Stored entries:
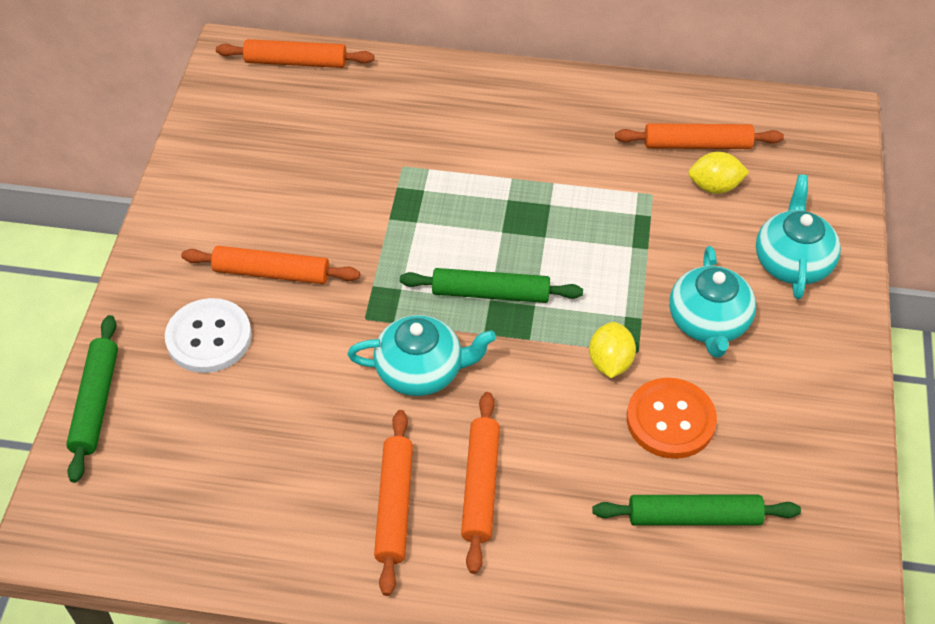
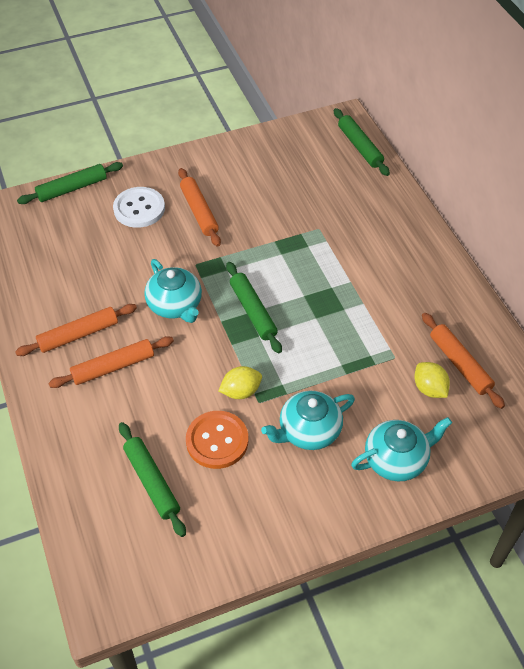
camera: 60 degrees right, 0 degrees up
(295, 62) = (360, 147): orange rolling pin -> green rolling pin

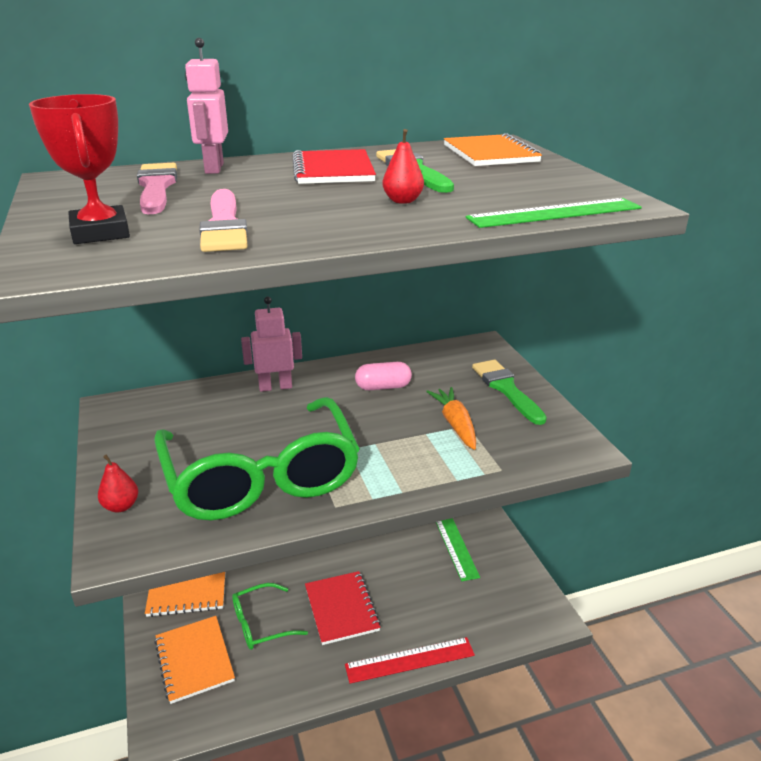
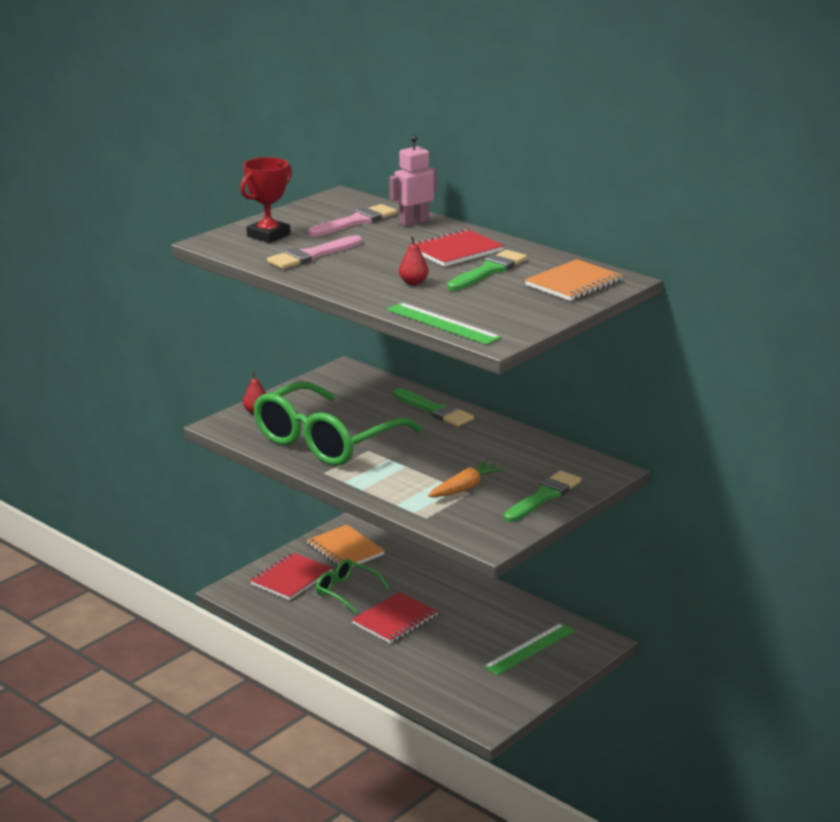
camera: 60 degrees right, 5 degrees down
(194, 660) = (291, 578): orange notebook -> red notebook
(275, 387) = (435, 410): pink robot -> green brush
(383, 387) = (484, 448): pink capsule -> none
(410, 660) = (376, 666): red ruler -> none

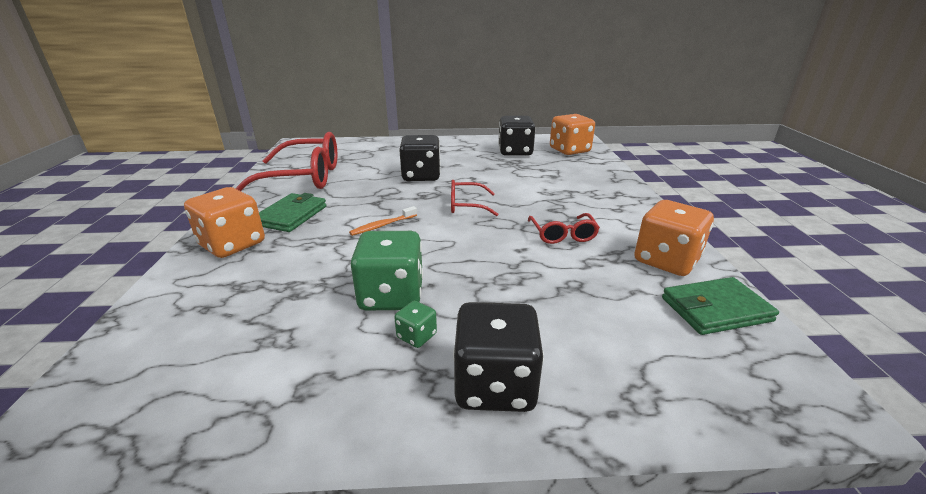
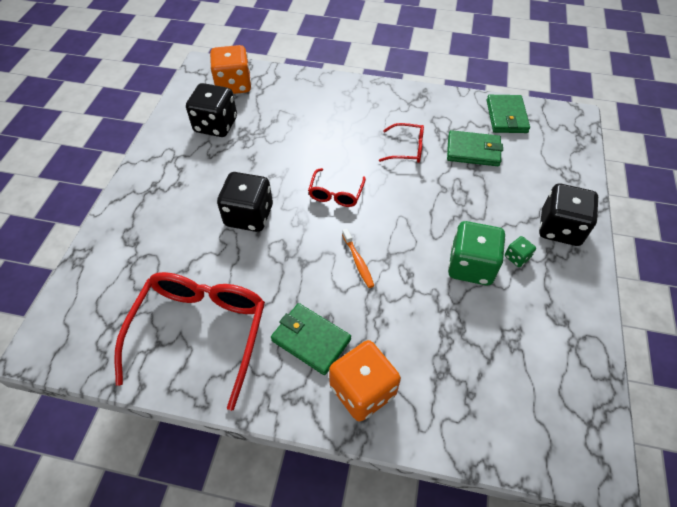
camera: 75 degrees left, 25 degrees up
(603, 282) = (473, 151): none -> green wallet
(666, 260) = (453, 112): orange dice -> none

WHAT NEEDS TO BE DONE: Please show the lines in the entries above that hold the string "none".

RESPONSE TO THIS EXERCISE:
(383, 387) = (484, 448): pink capsule -> none
(410, 660) = (376, 666): red ruler -> none
(603, 282) = (473, 151): none -> green wallet
(666, 260) = (453, 112): orange dice -> none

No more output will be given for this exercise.